YOUR TASK:
Go line by line through the data below and count those with the string "pink". Give the number only.

Top of EXCERPTED RECORDS

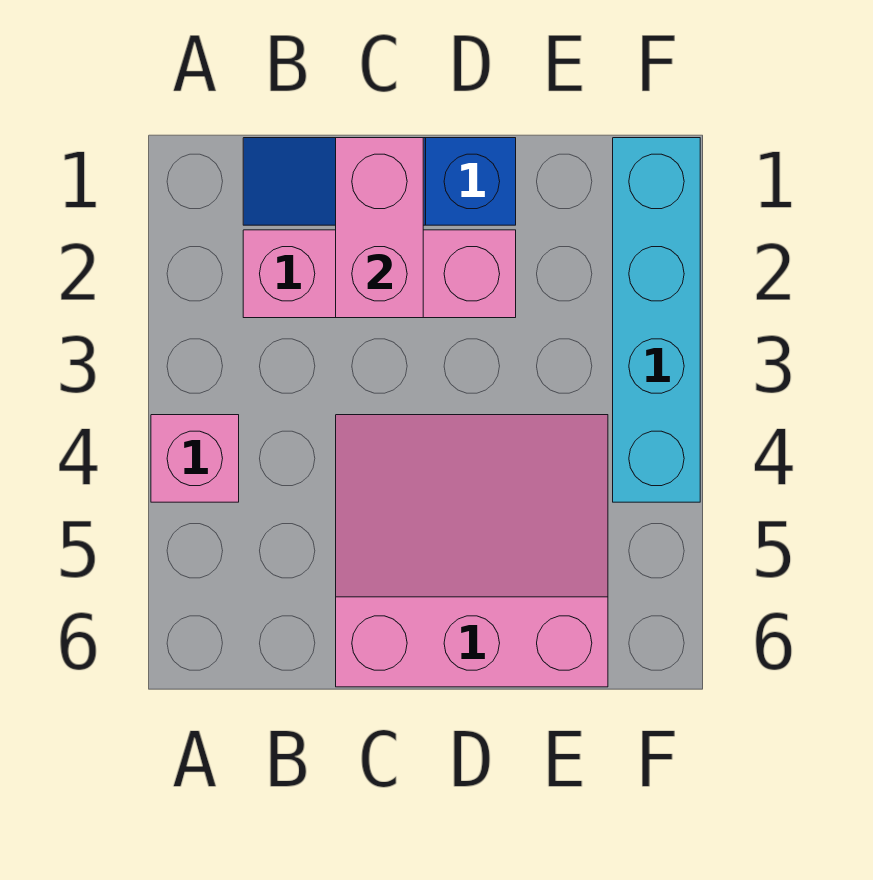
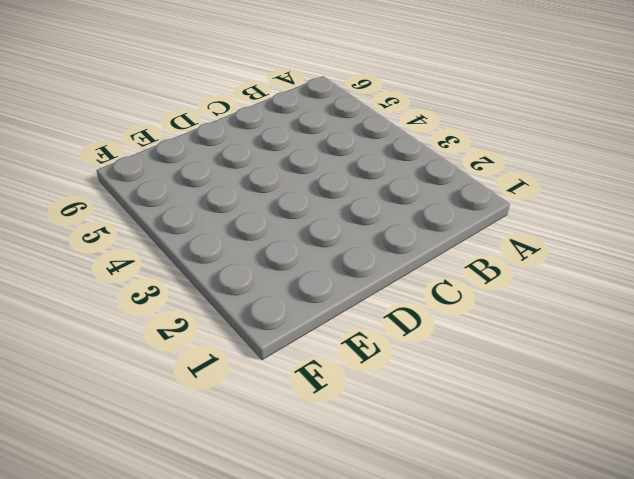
none -> pink brick A4 level 1
none -> blue slope B1:D1 level 1 top D

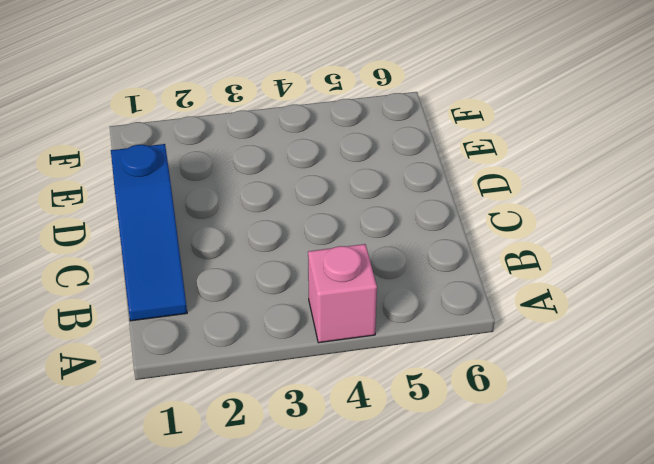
none -> pink brick B2:D2 level 1
none -> pink slope C4:E6 level 1 top 6

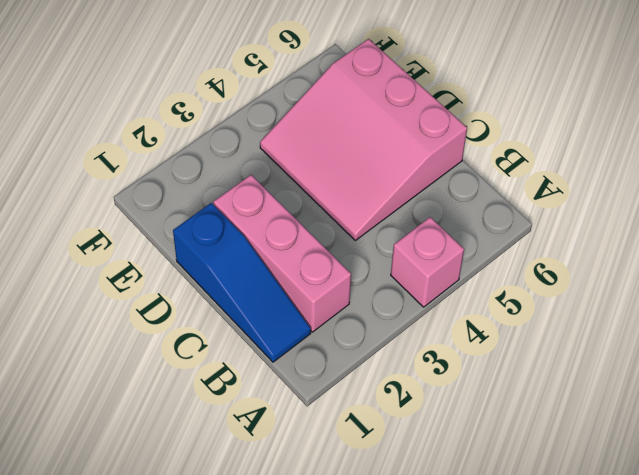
none -> cyan brick F1:F4 level 1
none -> pink brick C1:C2 level 2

Bottom of EXCERPTED RECORDS

TASK OUTPUT:
4